>> Begin DATA LISTING
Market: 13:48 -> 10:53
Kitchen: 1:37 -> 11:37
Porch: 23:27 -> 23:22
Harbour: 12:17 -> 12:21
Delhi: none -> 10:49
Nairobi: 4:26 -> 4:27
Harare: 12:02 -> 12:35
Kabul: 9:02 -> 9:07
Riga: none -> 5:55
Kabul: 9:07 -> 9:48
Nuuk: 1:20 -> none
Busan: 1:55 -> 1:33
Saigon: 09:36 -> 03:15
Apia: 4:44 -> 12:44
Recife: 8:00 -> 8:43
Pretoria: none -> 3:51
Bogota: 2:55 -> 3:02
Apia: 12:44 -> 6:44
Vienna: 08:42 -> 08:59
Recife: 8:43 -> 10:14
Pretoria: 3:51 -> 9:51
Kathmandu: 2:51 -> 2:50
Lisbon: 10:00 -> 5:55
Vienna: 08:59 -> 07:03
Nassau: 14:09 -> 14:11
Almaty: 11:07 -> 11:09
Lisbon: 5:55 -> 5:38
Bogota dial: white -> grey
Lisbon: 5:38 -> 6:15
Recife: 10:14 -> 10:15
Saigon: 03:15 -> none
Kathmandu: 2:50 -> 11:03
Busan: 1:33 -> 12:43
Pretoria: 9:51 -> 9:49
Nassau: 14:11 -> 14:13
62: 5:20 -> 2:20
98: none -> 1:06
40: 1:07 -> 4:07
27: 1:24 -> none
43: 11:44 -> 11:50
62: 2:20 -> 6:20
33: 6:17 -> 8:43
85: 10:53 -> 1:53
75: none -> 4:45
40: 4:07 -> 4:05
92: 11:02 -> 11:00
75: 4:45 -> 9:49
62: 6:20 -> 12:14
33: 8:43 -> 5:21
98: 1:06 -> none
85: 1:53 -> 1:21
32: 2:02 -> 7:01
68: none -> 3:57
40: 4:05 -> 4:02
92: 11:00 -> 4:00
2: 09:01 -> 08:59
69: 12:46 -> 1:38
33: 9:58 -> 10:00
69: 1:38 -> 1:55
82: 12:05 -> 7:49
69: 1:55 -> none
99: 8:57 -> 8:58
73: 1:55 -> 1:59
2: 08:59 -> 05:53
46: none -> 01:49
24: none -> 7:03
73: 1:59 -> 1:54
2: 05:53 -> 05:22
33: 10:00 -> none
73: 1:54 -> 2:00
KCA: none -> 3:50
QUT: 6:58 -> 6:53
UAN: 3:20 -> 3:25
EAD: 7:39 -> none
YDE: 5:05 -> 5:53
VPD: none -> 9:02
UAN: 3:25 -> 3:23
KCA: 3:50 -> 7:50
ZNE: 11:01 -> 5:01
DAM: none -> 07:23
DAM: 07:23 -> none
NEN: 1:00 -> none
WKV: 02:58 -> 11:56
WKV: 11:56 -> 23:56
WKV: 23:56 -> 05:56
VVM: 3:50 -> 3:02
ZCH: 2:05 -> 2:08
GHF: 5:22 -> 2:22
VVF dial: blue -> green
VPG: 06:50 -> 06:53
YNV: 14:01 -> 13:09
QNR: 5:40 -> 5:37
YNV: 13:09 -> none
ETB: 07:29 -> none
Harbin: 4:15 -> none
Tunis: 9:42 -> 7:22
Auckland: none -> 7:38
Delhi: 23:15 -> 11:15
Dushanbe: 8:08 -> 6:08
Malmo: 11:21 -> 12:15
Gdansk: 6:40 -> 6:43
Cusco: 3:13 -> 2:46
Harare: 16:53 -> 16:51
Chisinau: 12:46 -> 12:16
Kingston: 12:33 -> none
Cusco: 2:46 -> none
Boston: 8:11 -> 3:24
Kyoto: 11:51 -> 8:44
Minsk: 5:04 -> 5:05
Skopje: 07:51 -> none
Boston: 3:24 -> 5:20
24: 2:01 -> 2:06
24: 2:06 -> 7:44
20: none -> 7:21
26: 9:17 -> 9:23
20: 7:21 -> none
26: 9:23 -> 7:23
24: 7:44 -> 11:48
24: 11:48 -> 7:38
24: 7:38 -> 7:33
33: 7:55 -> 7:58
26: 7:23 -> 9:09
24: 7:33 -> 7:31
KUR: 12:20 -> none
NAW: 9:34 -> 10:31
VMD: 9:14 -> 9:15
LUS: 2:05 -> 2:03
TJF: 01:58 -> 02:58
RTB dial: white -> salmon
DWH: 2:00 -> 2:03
>> End DATA LISTING
REQUIRED TASK:
Gather every line of the entries above that contains the string "Lisbon", matching case exactly.

THE SOLUTION:
Lisbon: 10:00 -> 5:55
Lisbon: 5:55 -> 5:38
Lisbon: 5:38 -> 6:15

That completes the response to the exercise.